■ **Work task**:
Skip any pictures. Repeat the data exactly, from its first line through the line that holds "camera: 30 degrees right, 20 degrees down", both included.

Source data:

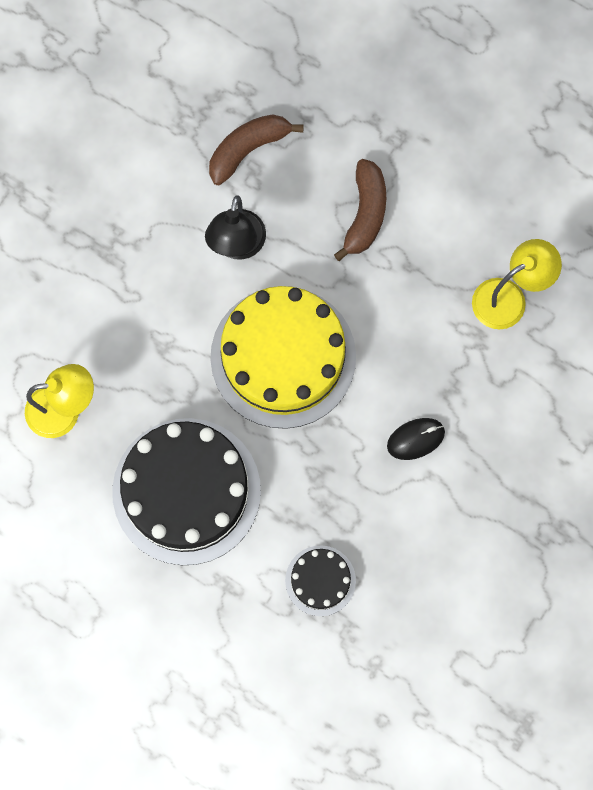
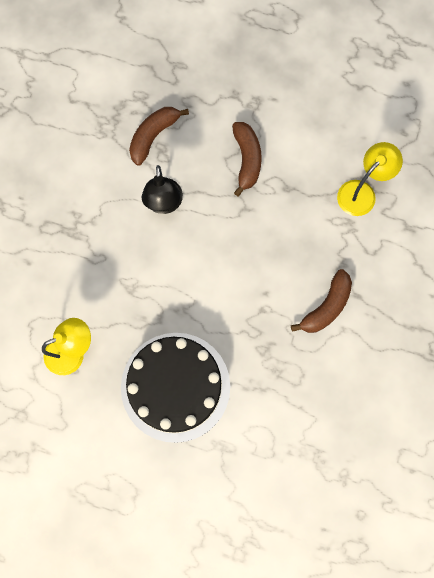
camera: 15 degrees left, 0 degrees up
(283, 357) = (217, 273): yellow cake -> none
(320, 580) = (288, 425): black cake -> none
(415, 439) = (326, 306): black mouse -> brown banana

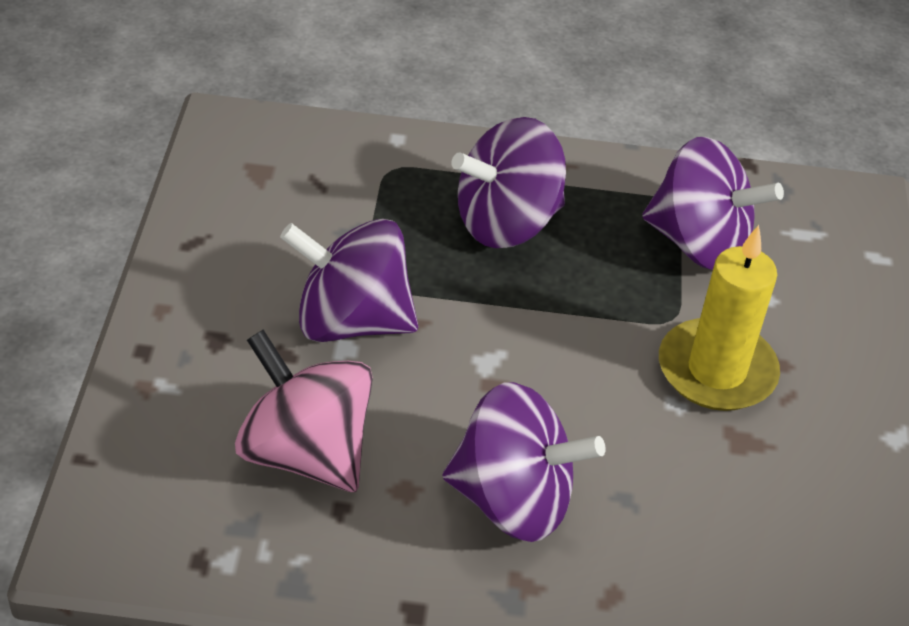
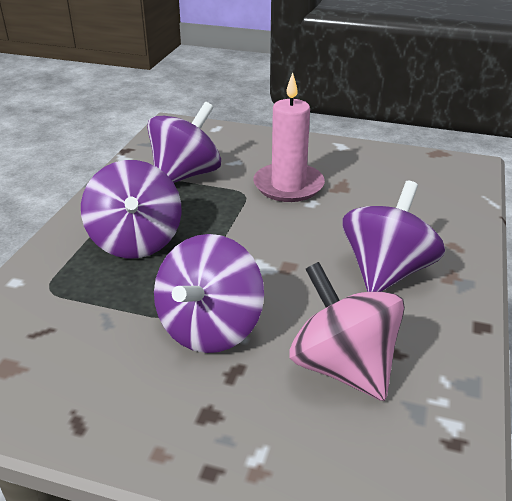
camera: 75 degrees left, 10 degrees down
(305, 453) = (343, 367): pink spinning top -> pink spinning top turned 90 degrees clockwise
(716, 370) = (288, 185): yellow candle -> pink candle

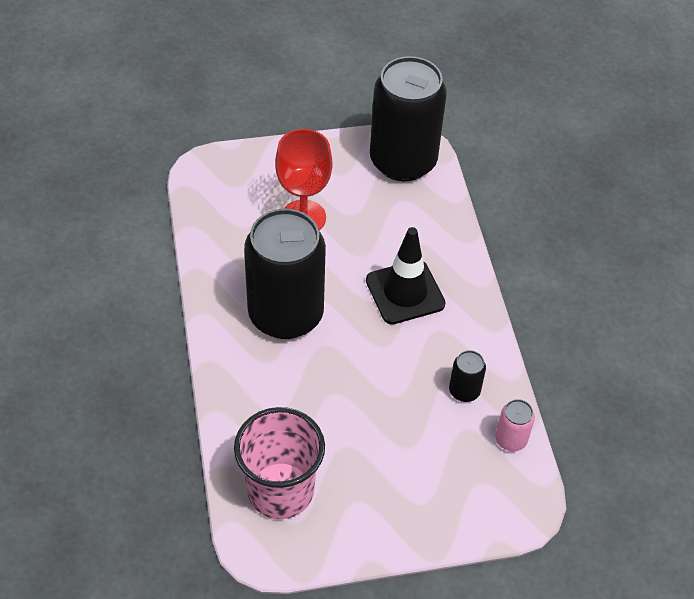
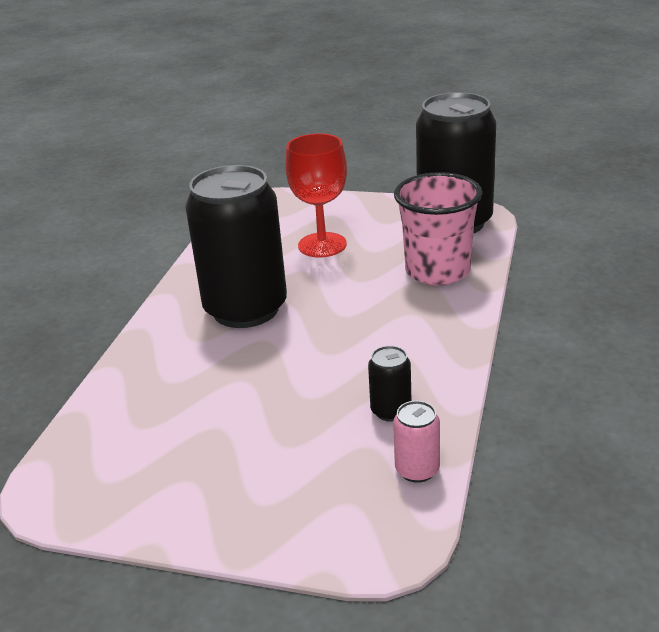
camera: 30 degrees right, 20 degrees down
(280, 491) = (116, 448): pink cup -> pink cup (437, 271)
(405, 292) = (384, 316): black traffic cone -> none

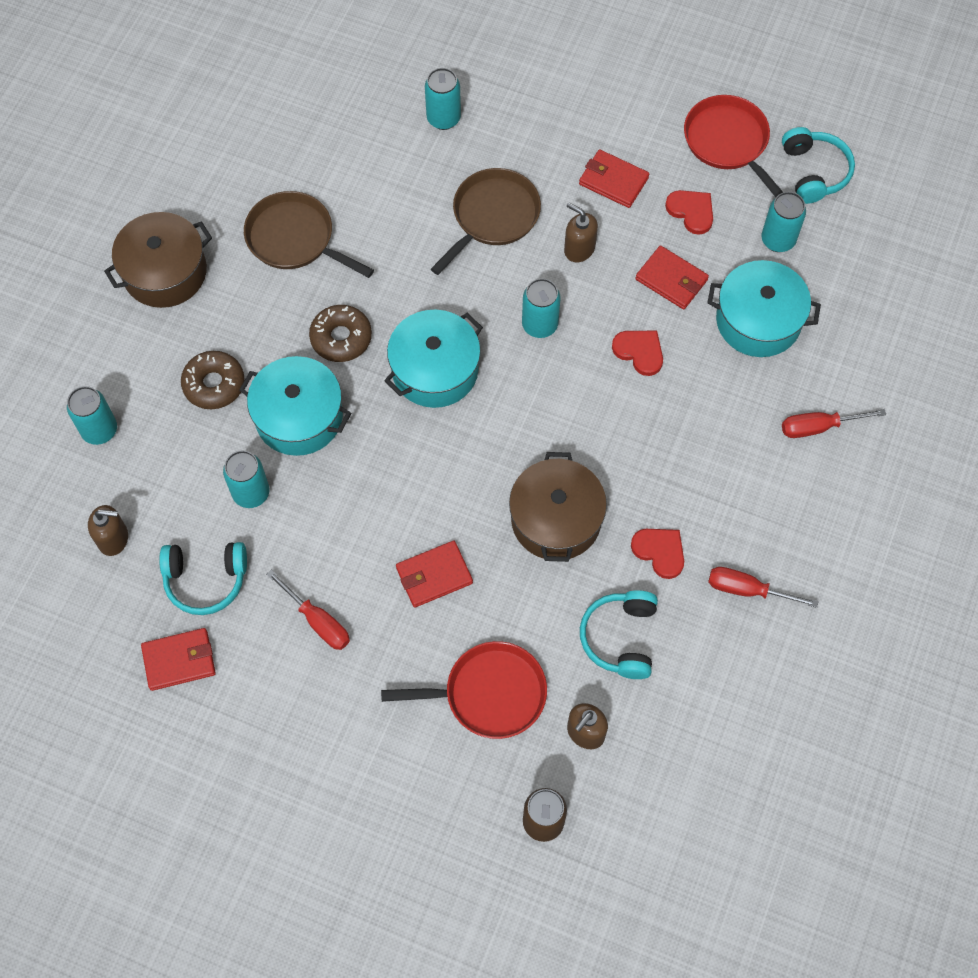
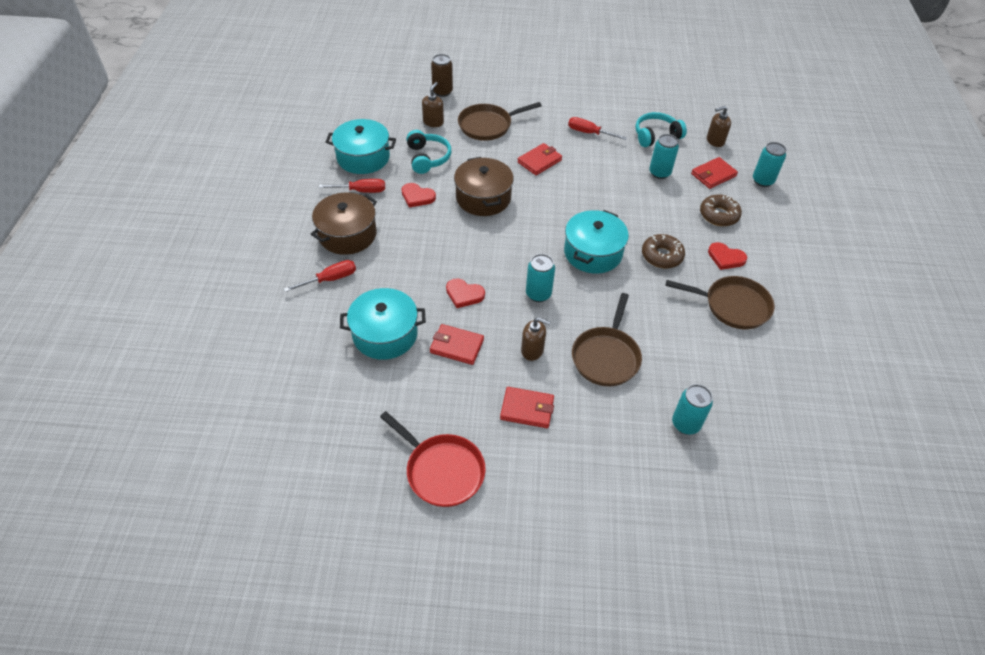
camera: 160 degrees right, 15 degrees down
(165, 272) = (797, 265): brown pot -> brown pot (347, 234)
(179, 660) = (646, 107): red wallet -> red wallet (713, 175)
(299, 417) = (658, 211): turquoise pot -> turquoise pot (363, 157)
(489, 694) = (488, 125): red pan -> brown pan
(691, 211) = (456, 401): red heart -> red heart (726, 258)
(778, 240) = (381, 397): turquoise can -> none
(814, 172) = (361, 464): turquoise headphones -> none

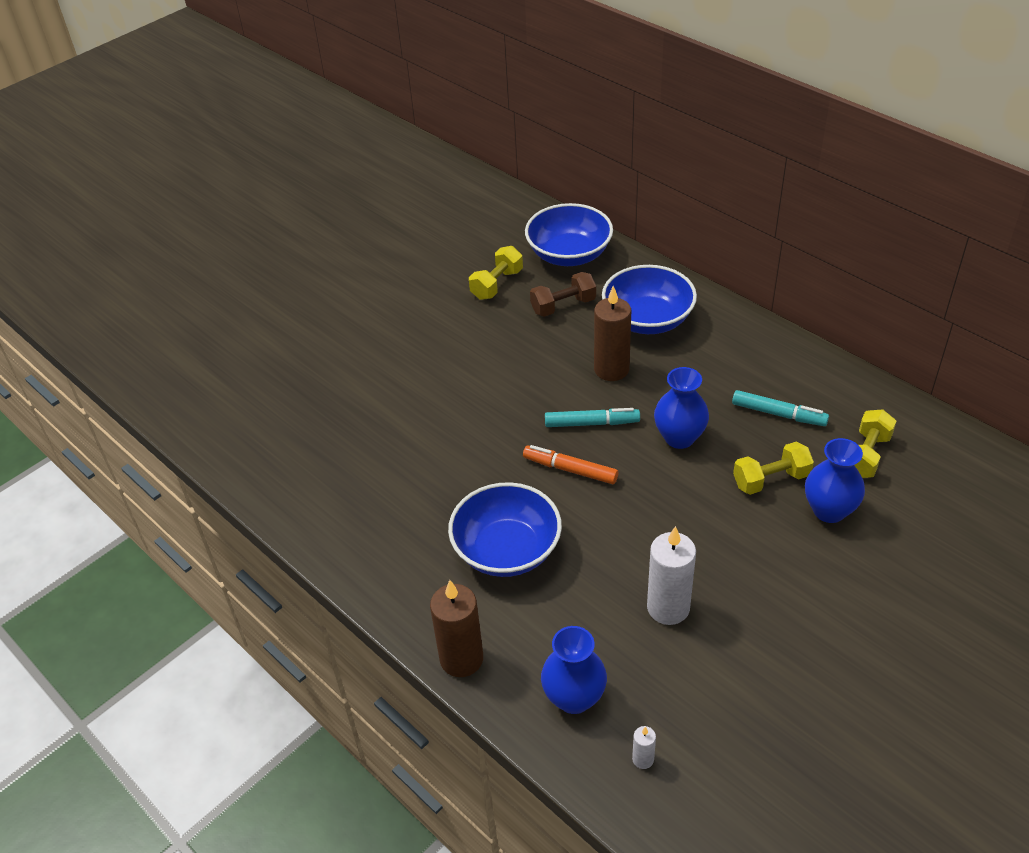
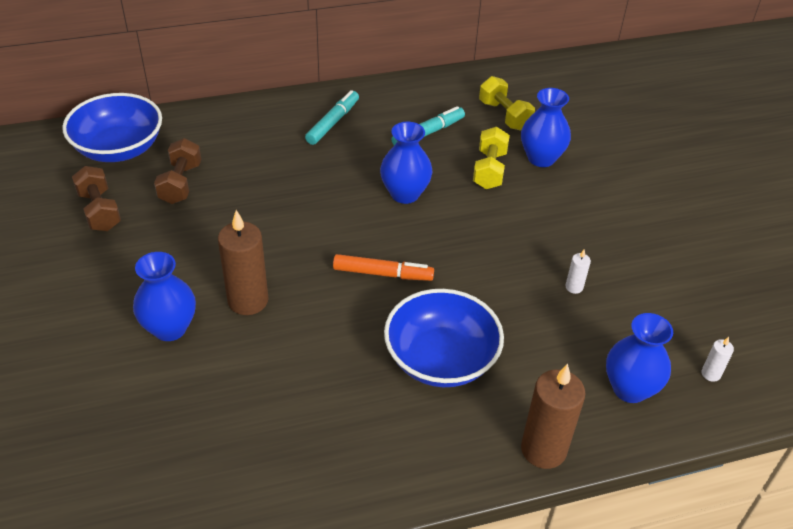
camera: 65 degrees left, 0 degrees up
(417, 383) = (170, 328): none -> blue vase
(497, 284) = (99, 211): yellow dumbbell -> brown dumbbell
(570, 470) = (383, 274): orange marker -> orange marker turned 135 degrees counterclockwise
(591, 423) = (341, 235): turquoise marker -> turquoise marker (333, 122)
(611, 369) = (291, 193): brown candle -> brown candle (248, 300)
(647, 319) = (255, 145): blue bowl -> none
(668, 608) = (574, 287): white candle -> white candle, size x0.46

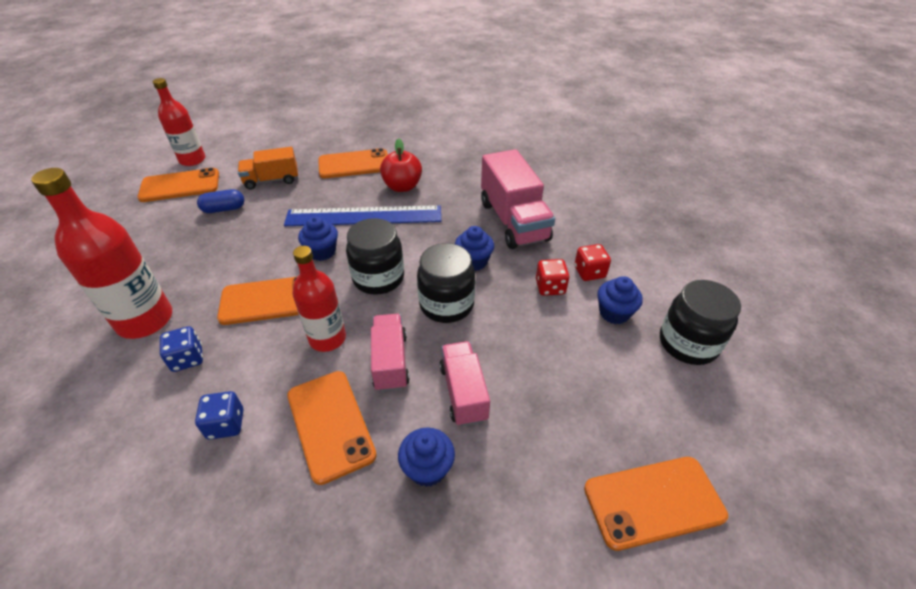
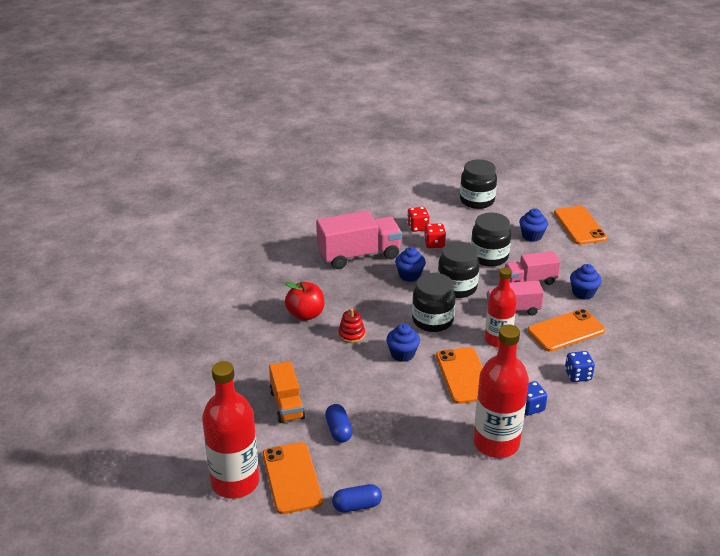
camera: 90 degrees left, 10 degrees down
(125, 220) = (357, 505): none -> blue capsule
(192, 160) = (235, 482): red bottle -> red bottle, size x1.50
(354, 164) = (262, 348): orange phone -> none
(364, 216) = (351, 334): blue ruler -> red stacking toy
(524, 346) = (489, 257): none -> black jar
(614, 313) = (455, 222): blue cupcake -> blue cupcake (532, 236)

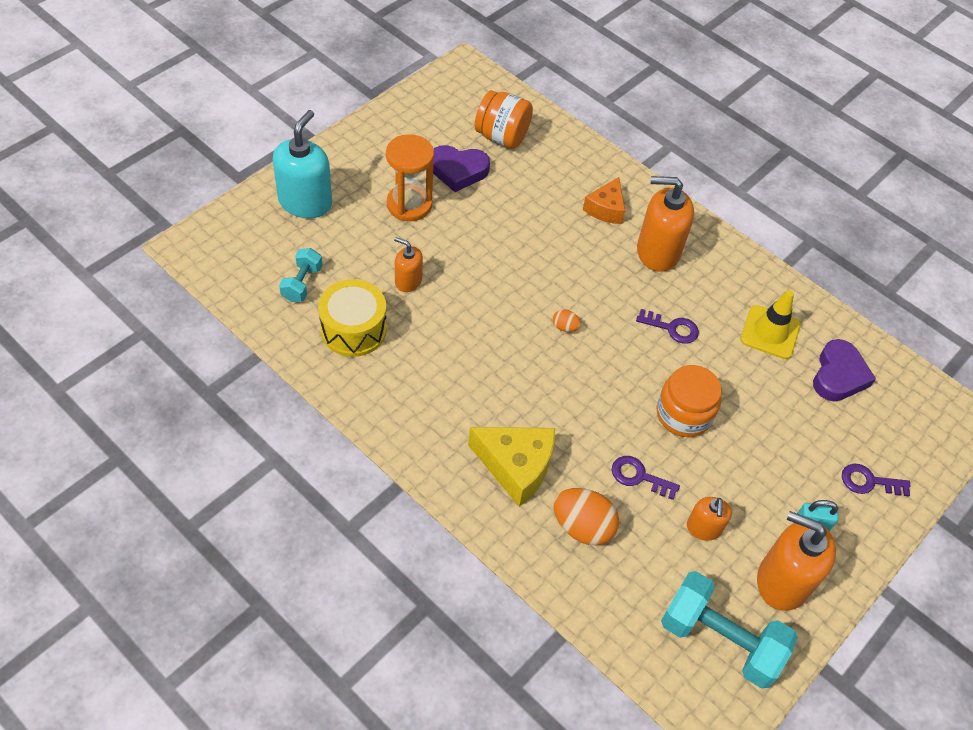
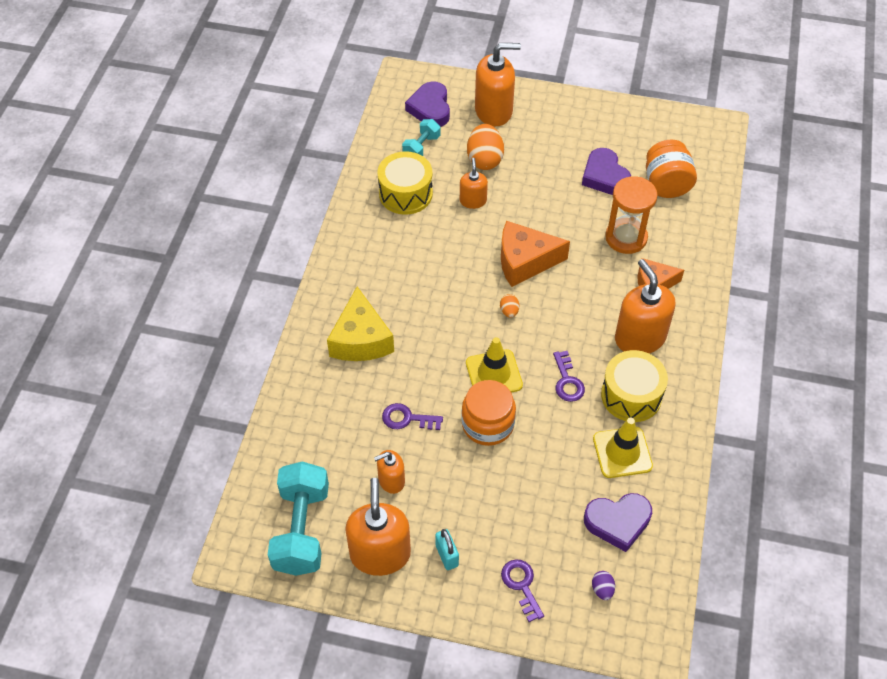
camera: 65 degrees right, 0 degrees up
(255, 248) = (430, 108): none -> purple heart
(302, 283) = (421, 147): turquoise dumbbell -> turquoise dumbbell turned 45 degrees counterclockwise
(305, 202) = (494, 111): turquoise soap dispenser -> orange soap dispenser
(409, 204) = (544, 166): orange hourglass -> orange hourglass (626, 238)
(514, 283) = (524, 261): none -> orange cheese
(582, 527) = (339, 402): orange egg -> orange egg (484, 159)
(630, 378) = (494, 374): none -> yellow traffic cone
(639, 477) = (407, 419): purple key -> purple key turned 75 degrees counterclockwise
(715, 292) = (631, 395): none -> yellow drum
(899, 424) = (602, 589): none -> purple egg

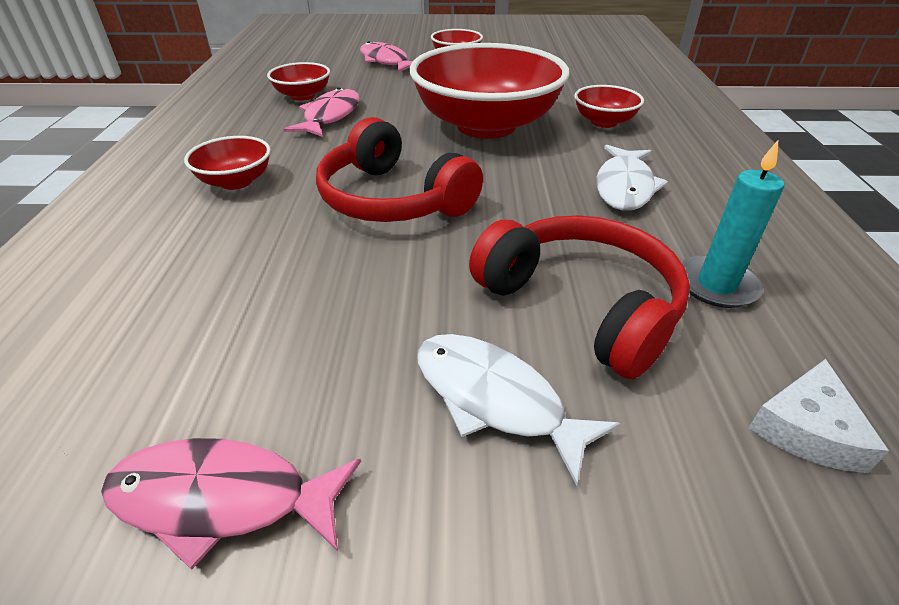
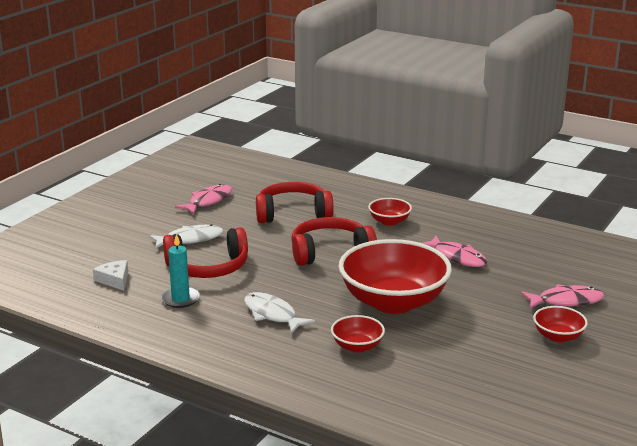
camera: 120 degrees right, 15 degrees down
(247, 291) = (293, 213): none -> red headphones
(303, 96) = (505, 255): red bowl -> none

■ **Solution**:
camera: 15 degrees left, 0 degrees up
(283, 357) = (217, 273): yellow cake -> none
(320, 580) = (288, 425): black cake -> none
(415, 439) = (326, 306): black mouse -> brown banana

camera: 75 degrees left, 10 degrees down
(305, 453) = (343, 367): pink spinning top -> pink spinning top turned 90 degrees clockwise
(716, 370) = (288, 185): yellow candle -> pink candle

camera: 30 degrees right, 20 degrees down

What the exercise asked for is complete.